_ABOUT THIS EXERCISE:_
Omit the pictures, and output the rest of the entries exactly as written.

_DATA IN THIS EXERCISE:_
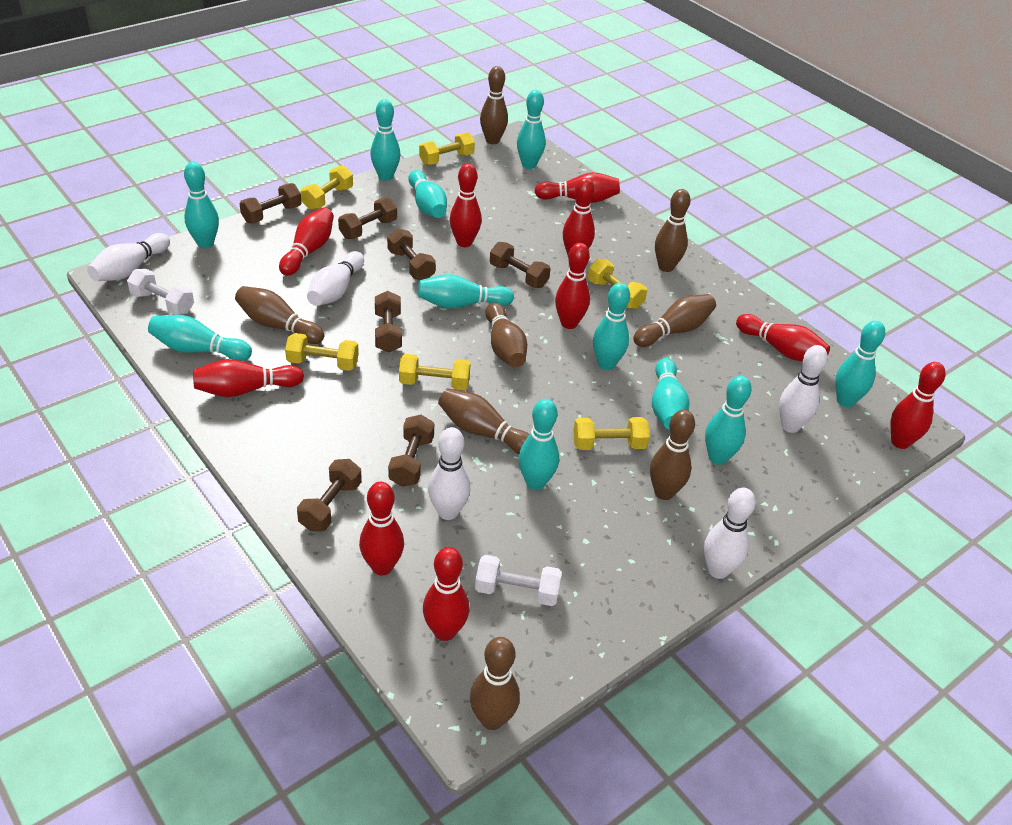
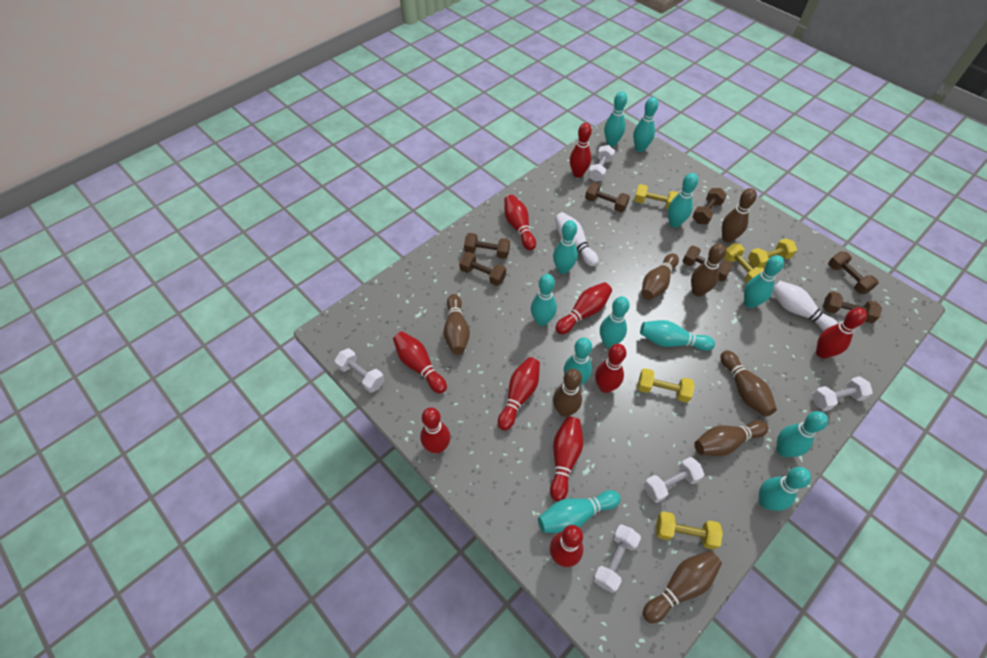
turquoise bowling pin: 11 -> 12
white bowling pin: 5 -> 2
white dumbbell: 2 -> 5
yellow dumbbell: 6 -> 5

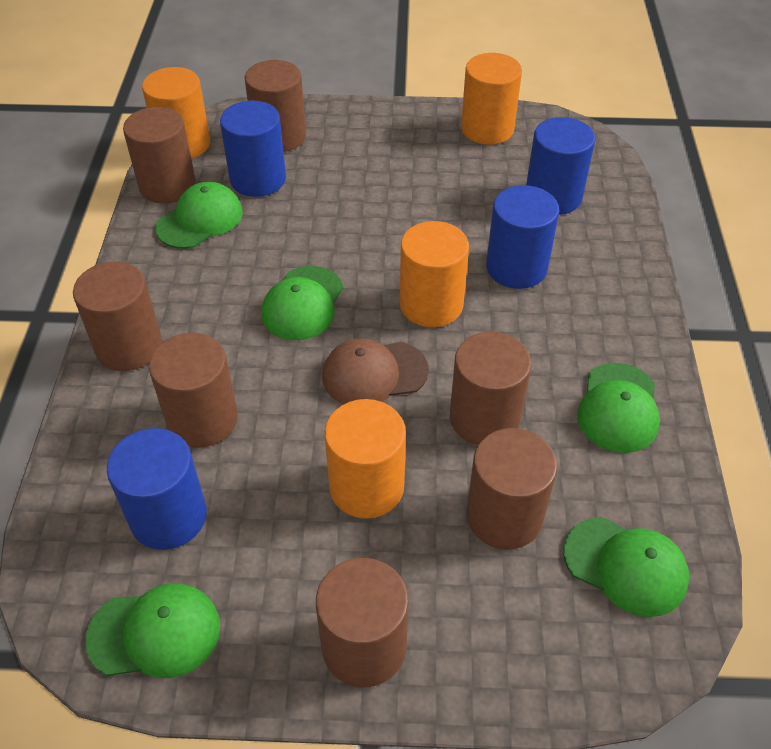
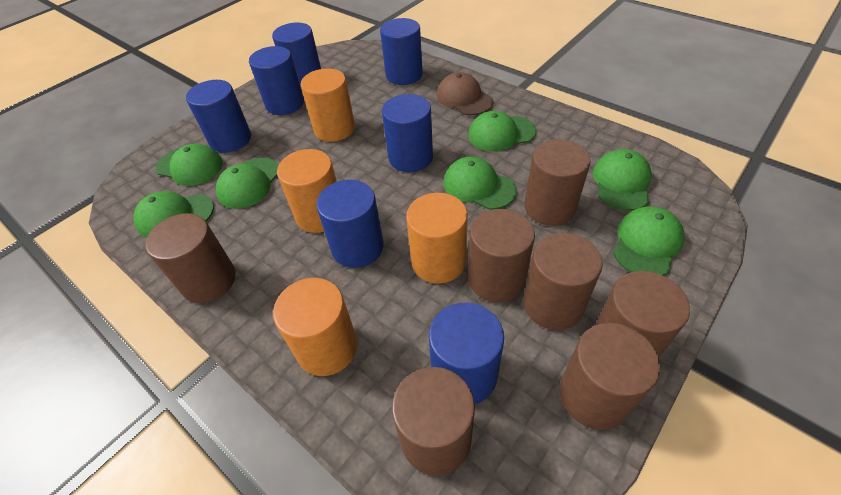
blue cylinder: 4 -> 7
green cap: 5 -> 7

_COMPLETED EXERCISE:_
turquoise bowling pin: 11 -> 12
white bowling pin: 5 -> 2
white dumbbell: 2 -> 5
yellow dumbbell: 6 -> 5

blue cylinder: 4 -> 7
green cap: 5 -> 7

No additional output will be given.